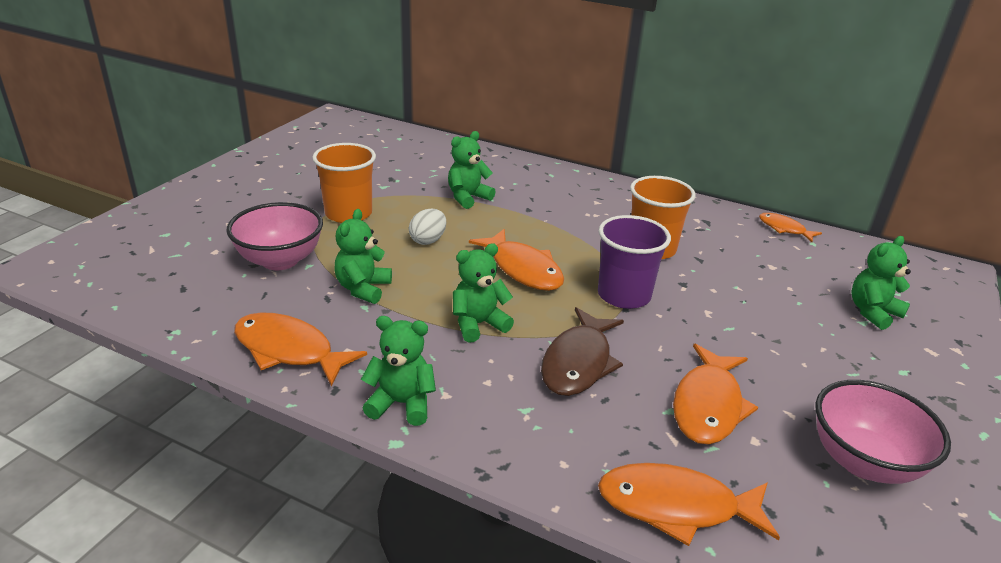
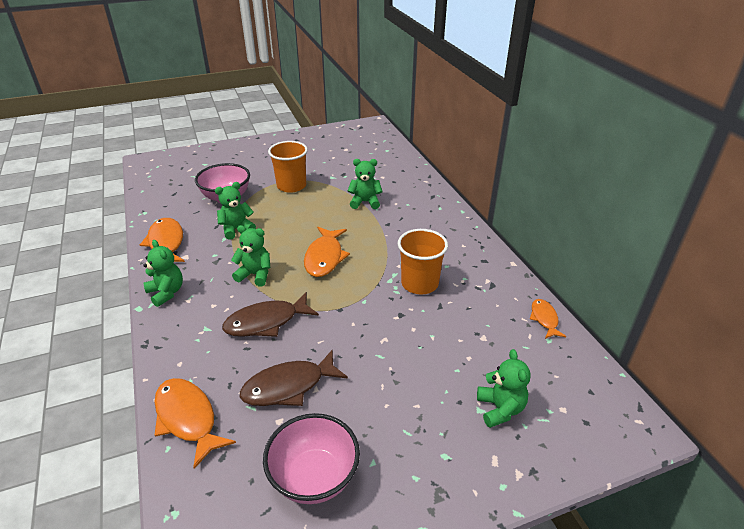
camera: 45 degrees right, 5 degrees up
(428, 240) = (304, 218): white egg -> none
(624, 295) = (352, 301): purple cup -> none
(708, 405) = (289, 386): orange fish -> brown fish
(872, 312) = (500, 409): green teddy bear -> green teddy bear turned 75 degrees clockwise

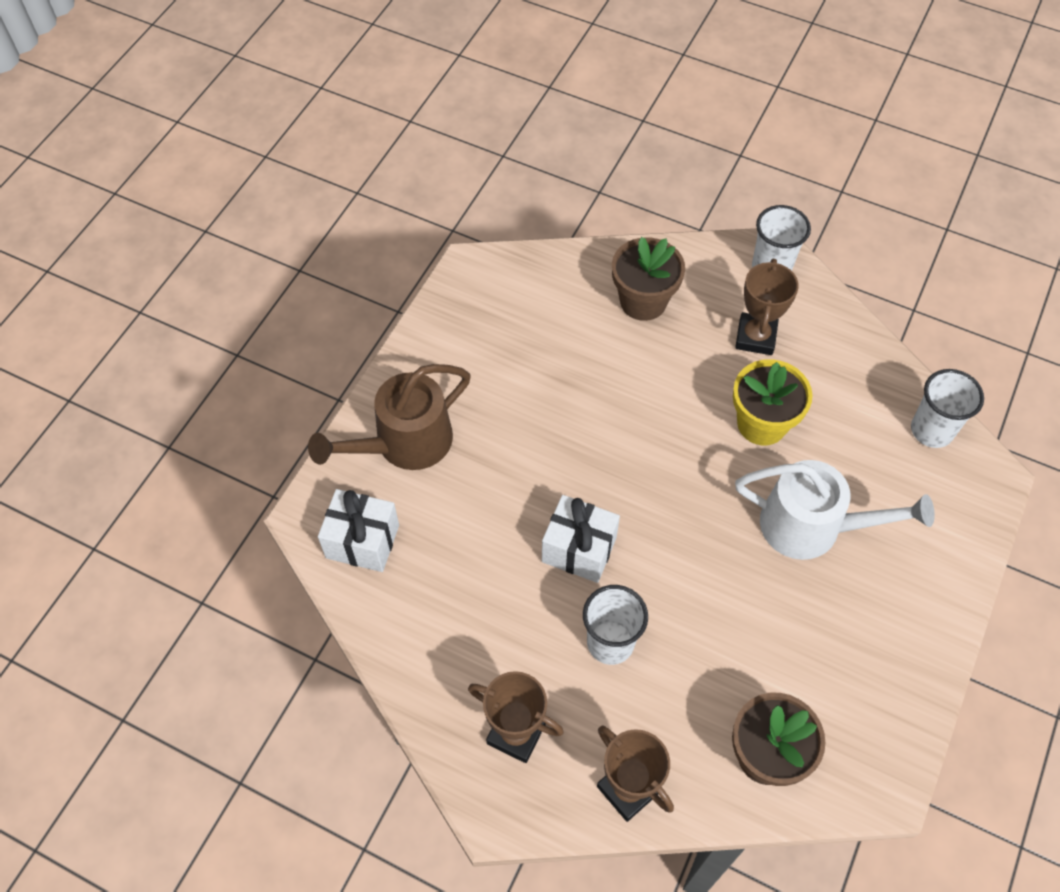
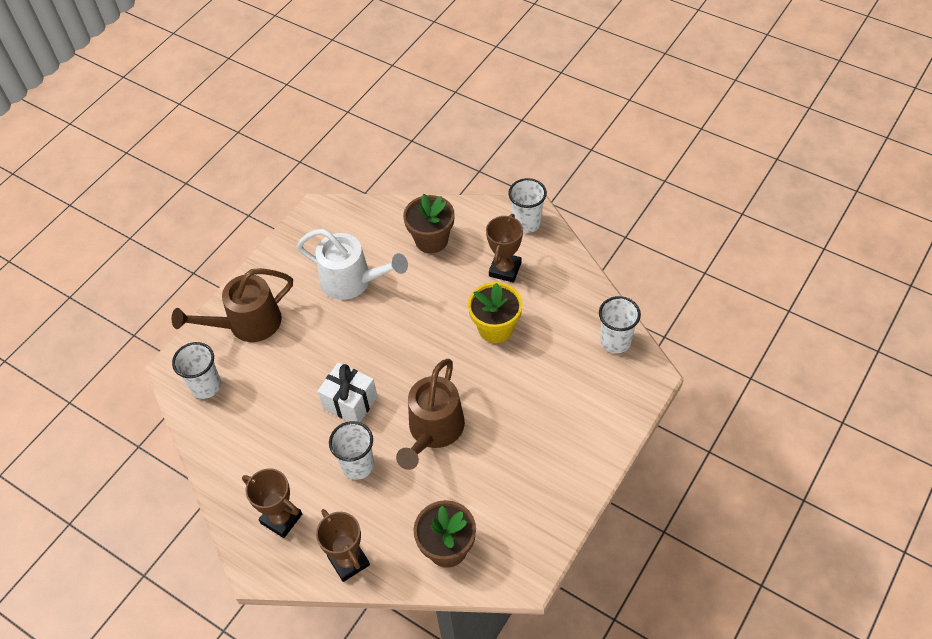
camera: 10 degrees right, 5 degrees down
(362, 541) = (206, 386): white gift -> white cup
(707, 582) = (433, 431): none -> brown watering can
(813, 527) = (515, 400): white watering can -> white watering can (353, 281)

EXERCISE DETAILS => Take the lines from the start of the entries through the line containing "(872, 312) = (500, 409): green" and set them down exactly, leaving out every picture.

REPLY TO THE EXERCISE =>
camera: 45 degrees right, 5 degrees up
(428, 240) = (304, 218): white egg -> none
(624, 295) = (352, 301): purple cup -> none
(708, 405) = (289, 386): orange fish -> brown fish
(872, 312) = (500, 409): green teddy bear -> green teddy bear turned 75 degrees clockwise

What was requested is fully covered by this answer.